(Exercise details):
Could you return, exactly as written, only the lines from the one holding "(63, 466) = (226, 116): purple" through the final line of the records below?

Stored items:
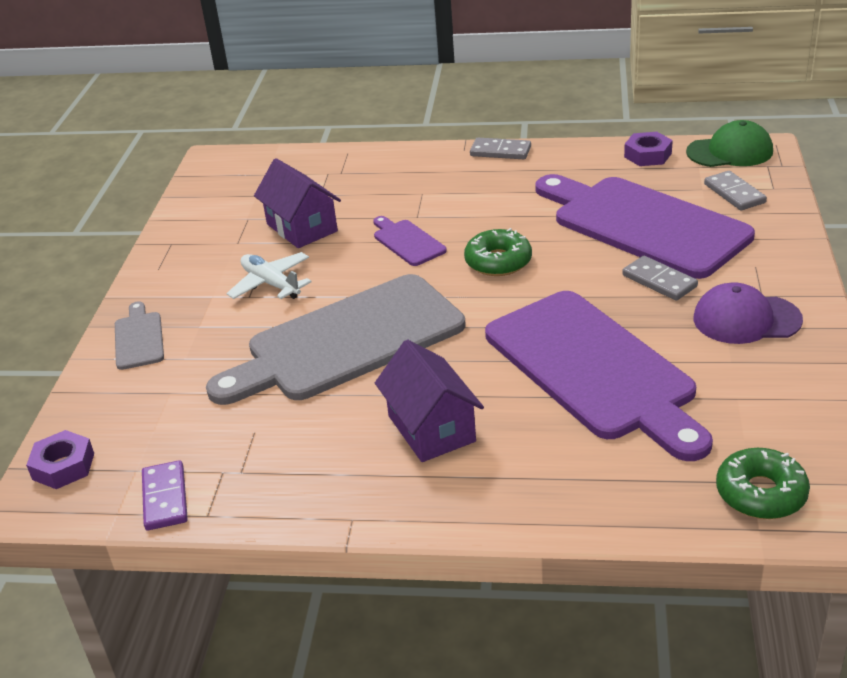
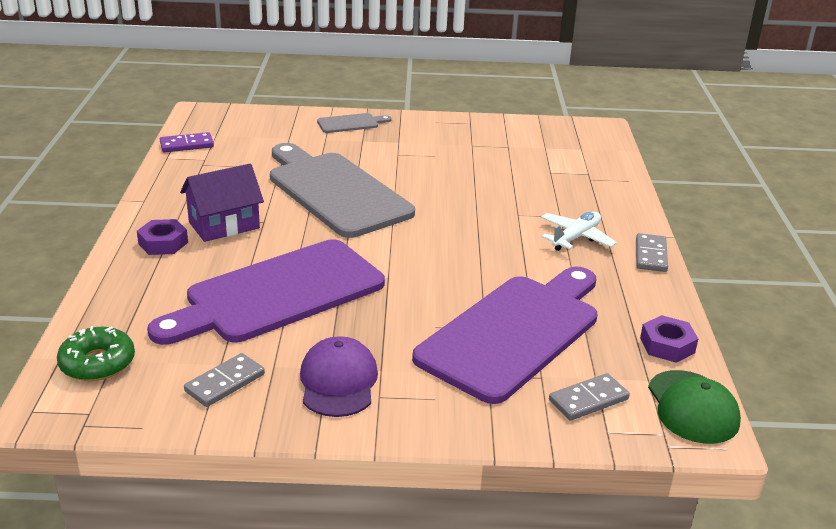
camera: 80 degrees right, 5 degrees down
(63, 466) = (226, 116): purple nut -> purple nut (163, 243)
(271, 284) = (414, 161): white plane -> white plane (576, 238)
(302, 228) = (495, 167): purple house -> none
(407, 241) = (476, 211): purple cutting board -> none
(498, 261) = (444, 252): green donut -> none
(659, 281) = (408, 335): grey domino -> grey domino (225, 383)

(Your response):
(63, 466) = (226, 116): purple nut -> purple nut (163, 243)
(271, 284) = (414, 161): white plane -> white plane (576, 238)
(302, 228) = (495, 167): purple house -> none
(407, 241) = (476, 211): purple cutting board -> none
(498, 261) = (444, 252): green donut -> none
(659, 281) = (408, 335): grey domino -> grey domino (225, 383)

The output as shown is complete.